>>>>

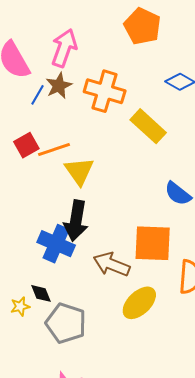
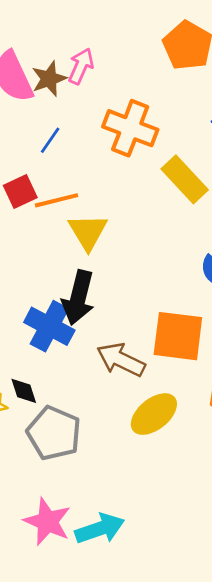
pink arrow: (64, 48) -> (81, 66), size x0.7
brown star: (59, 86) -> (49, 79), moved
blue line: (38, 95) -> (50, 140), moved

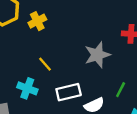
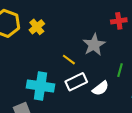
yellow line: (45, 64) -> (69, 60), moved
cyan cross: (27, 88) -> (40, 86), size x1.5

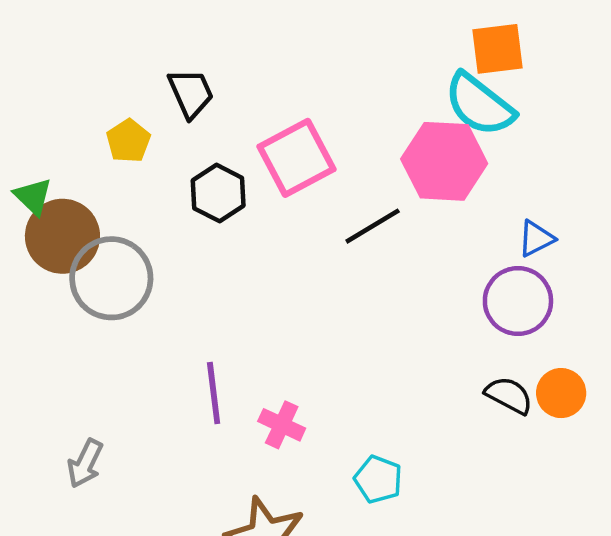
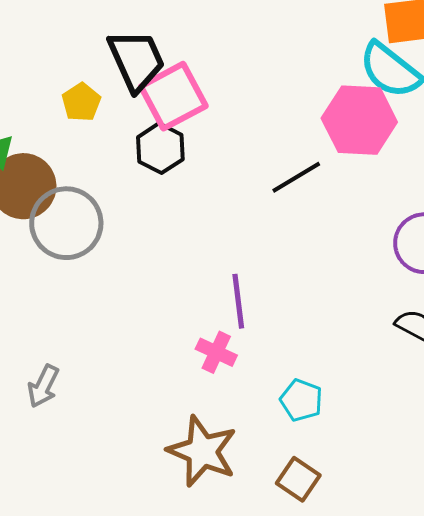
black trapezoid: (191, 93) -> (136, 60), size x1.4
pink square: (296, 158) -> (173, 96), moved
purple line: (214, 393) -> (238, 301), moved

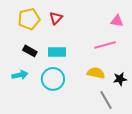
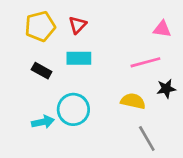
cyan rectangle: (57, 52) -> (79, 58), moved
cyan arrow: (20, 75) -> (43, 122), moved
black star: (120, 79) -> (166, 89), moved

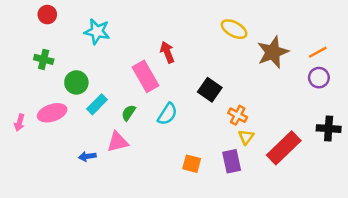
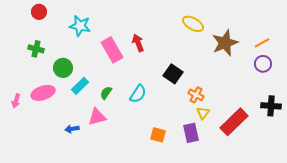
pink rectangle: (146, 76) -> (112, 50), moved

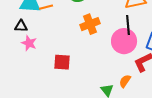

<<<<

• GOAL OF THE EXERCISE
What is the number of lines above that contain the string "moved"? Answer with the number alone.

• OUTPUT FOR THIS EXERCISE
9